### Try it
What follows is a block of records; restate each one word for word.

### Data

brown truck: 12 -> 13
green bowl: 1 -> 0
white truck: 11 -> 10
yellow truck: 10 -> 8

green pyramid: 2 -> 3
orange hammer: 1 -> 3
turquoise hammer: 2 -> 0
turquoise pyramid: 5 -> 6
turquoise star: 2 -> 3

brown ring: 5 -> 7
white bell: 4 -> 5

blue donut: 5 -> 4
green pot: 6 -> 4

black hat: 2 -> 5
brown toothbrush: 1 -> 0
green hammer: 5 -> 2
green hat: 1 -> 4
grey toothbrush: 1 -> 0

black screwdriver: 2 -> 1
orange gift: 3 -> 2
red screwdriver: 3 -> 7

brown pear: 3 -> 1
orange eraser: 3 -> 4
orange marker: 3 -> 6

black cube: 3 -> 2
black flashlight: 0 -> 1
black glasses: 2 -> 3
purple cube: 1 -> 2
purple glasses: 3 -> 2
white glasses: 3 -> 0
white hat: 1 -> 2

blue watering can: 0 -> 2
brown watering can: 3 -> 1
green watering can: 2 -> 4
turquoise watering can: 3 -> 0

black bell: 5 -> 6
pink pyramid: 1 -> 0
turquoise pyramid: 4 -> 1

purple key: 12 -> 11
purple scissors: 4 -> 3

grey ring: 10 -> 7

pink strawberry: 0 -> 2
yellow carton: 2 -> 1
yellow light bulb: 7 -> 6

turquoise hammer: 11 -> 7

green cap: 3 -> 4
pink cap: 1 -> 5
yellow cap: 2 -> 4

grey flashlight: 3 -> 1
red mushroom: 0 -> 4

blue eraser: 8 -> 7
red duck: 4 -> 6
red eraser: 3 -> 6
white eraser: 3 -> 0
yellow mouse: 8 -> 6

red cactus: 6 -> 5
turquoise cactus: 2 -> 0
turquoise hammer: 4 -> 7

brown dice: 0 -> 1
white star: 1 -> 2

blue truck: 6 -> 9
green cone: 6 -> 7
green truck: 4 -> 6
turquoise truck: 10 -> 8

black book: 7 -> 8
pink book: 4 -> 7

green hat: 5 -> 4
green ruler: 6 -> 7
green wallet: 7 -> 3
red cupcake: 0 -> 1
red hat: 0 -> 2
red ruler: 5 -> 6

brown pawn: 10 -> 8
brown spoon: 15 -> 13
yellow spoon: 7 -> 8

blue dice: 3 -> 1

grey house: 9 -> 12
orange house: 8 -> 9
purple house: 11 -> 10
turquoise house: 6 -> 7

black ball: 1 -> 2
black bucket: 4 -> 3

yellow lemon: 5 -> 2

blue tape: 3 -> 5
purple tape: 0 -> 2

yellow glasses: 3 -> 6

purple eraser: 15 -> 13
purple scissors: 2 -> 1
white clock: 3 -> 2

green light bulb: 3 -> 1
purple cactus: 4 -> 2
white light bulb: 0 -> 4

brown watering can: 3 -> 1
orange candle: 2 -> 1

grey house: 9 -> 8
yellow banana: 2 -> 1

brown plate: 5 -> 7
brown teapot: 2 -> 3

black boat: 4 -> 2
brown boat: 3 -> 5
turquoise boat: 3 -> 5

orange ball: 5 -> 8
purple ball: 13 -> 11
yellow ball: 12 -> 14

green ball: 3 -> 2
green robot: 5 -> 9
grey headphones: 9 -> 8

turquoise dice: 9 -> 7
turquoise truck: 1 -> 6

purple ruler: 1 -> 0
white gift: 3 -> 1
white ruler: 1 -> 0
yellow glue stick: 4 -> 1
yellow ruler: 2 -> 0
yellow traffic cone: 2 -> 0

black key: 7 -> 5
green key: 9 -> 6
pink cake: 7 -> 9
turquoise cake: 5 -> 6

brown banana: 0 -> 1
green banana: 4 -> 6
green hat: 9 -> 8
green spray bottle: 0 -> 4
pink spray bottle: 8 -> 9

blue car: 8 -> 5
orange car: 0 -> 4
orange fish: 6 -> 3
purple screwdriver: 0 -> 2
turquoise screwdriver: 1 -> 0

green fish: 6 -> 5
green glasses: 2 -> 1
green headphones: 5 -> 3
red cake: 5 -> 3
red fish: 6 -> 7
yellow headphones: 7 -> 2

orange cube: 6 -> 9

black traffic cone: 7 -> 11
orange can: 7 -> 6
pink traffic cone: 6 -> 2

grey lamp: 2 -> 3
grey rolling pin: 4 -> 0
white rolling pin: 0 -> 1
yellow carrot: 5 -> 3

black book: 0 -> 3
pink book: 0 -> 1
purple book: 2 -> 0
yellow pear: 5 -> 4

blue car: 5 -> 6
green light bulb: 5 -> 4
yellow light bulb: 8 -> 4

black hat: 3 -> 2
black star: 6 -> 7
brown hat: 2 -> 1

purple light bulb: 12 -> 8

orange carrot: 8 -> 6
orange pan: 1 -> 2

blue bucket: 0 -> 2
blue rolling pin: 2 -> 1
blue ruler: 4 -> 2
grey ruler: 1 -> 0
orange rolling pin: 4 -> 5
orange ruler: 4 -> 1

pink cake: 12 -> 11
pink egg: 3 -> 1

### Completed exercise
brown truck: 12 -> 13
green bowl: 1 -> 0
white truck: 11 -> 10
yellow truck: 10 -> 8

green pyramid: 2 -> 3
orange hammer: 1 -> 3
turquoise hammer: 2 -> 0
turquoise pyramid: 5 -> 6
turquoise star: 2 -> 3

brown ring: 5 -> 7
white bell: 4 -> 5

blue donut: 5 -> 4
green pot: 6 -> 4

black hat: 2 -> 5
brown toothbrush: 1 -> 0
green hammer: 5 -> 2
green hat: 1 -> 4
grey toothbrush: 1 -> 0

black screwdriver: 2 -> 1
orange gift: 3 -> 2
red screwdriver: 3 -> 7

brown pear: 3 -> 1
orange eraser: 3 -> 4
orange marker: 3 -> 6

black cube: 3 -> 2
black flashlight: 0 -> 1
black glasses: 2 -> 3
purple cube: 1 -> 2
purple glasses: 3 -> 2
white glasses: 3 -> 0
white hat: 1 -> 2

blue watering can: 0 -> 2
brown watering can: 3 -> 1
green watering can: 2 -> 4
turquoise watering can: 3 -> 0

black bell: 5 -> 6
pink pyramid: 1 -> 0
turquoise pyramid: 4 -> 1

purple key: 12 -> 11
purple scissors: 4 -> 3

grey ring: 10 -> 7

pink strawberry: 0 -> 2
yellow carton: 2 -> 1
yellow light bulb: 7 -> 6

turquoise hammer: 11 -> 7

green cap: 3 -> 4
pink cap: 1 -> 5
yellow cap: 2 -> 4

grey flashlight: 3 -> 1
red mushroom: 0 -> 4

blue eraser: 8 -> 7
red duck: 4 -> 6
red eraser: 3 -> 6
white eraser: 3 -> 0
yellow mouse: 8 -> 6

red cactus: 6 -> 5
turquoise cactus: 2 -> 0
turquoise hammer: 4 -> 7

brown dice: 0 -> 1
white star: 1 -> 2

blue truck: 6 -> 9
green cone: 6 -> 7
green truck: 4 -> 6
turquoise truck: 10 -> 8

black book: 7 -> 8
pink book: 4 -> 7

green hat: 5 -> 4
green ruler: 6 -> 7
green wallet: 7 -> 3
red cupcake: 0 -> 1
red hat: 0 -> 2
red ruler: 5 -> 6

brown pawn: 10 -> 8
brown spoon: 15 -> 13
yellow spoon: 7 -> 8

blue dice: 3 -> 1

grey house: 9 -> 12
orange house: 8 -> 9
purple house: 11 -> 10
turquoise house: 6 -> 7

black ball: 1 -> 2
black bucket: 4 -> 3

yellow lemon: 5 -> 2

blue tape: 3 -> 5
purple tape: 0 -> 2

yellow glasses: 3 -> 6

purple eraser: 15 -> 13
purple scissors: 2 -> 1
white clock: 3 -> 2

green light bulb: 3 -> 1
purple cactus: 4 -> 2
white light bulb: 0 -> 4

brown watering can: 3 -> 1
orange candle: 2 -> 1

grey house: 9 -> 8
yellow banana: 2 -> 1

brown plate: 5 -> 7
brown teapot: 2 -> 3

black boat: 4 -> 2
brown boat: 3 -> 5
turquoise boat: 3 -> 5

orange ball: 5 -> 8
purple ball: 13 -> 11
yellow ball: 12 -> 14

green ball: 3 -> 2
green robot: 5 -> 9
grey headphones: 9 -> 8

turquoise dice: 9 -> 7
turquoise truck: 1 -> 6

purple ruler: 1 -> 0
white gift: 3 -> 1
white ruler: 1 -> 0
yellow glue stick: 4 -> 1
yellow ruler: 2 -> 0
yellow traffic cone: 2 -> 0

black key: 7 -> 5
green key: 9 -> 6
pink cake: 7 -> 9
turquoise cake: 5 -> 6

brown banana: 0 -> 1
green banana: 4 -> 6
green hat: 9 -> 8
green spray bottle: 0 -> 4
pink spray bottle: 8 -> 9

blue car: 8 -> 5
orange car: 0 -> 4
orange fish: 6 -> 3
purple screwdriver: 0 -> 2
turquoise screwdriver: 1 -> 0

green fish: 6 -> 5
green glasses: 2 -> 1
green headphones: 5 -> 3
red cake: 5 -> 3
red fish: 6 -> 7
yellow headphones: 7 -> 2

orange cube: 6 -> 9

black traffic cone: 7 -> 11
orange can: 7 -> 6
pink traffic cone: 6 -> 2

grey lamp: 2 -> 3
grey rolling pin: 4 -> 0
white rolling pin: 0 -> 1
yellow carrot: 5 -> 3

black book: 0 -> 3
pink book: 0 -> 1
purple book: 2 -> 0
yellow pear: 5 -> 4

blue car: 5 -> 6
green light bulb: 5 -> 4
yellow light bulb: 8 -> 4

black hat: 3 -> 2
black star: 6 -> 7
brown hat: 2 -> 1

purple light bulb: 12 -> 8

orange carrot: 8 -> 6
orange pan: 1 -> 2

blue bucket: 0 -> 2
blue rolling pin: 2 -> 1
blue ruler: 4 -> 2
grey ruler: 1 -> 0
orange rolling pin: 4 -> 5
orange ruler: 4 -> 1

pink cake: 12 -> 11
pink egg: 3 -> 1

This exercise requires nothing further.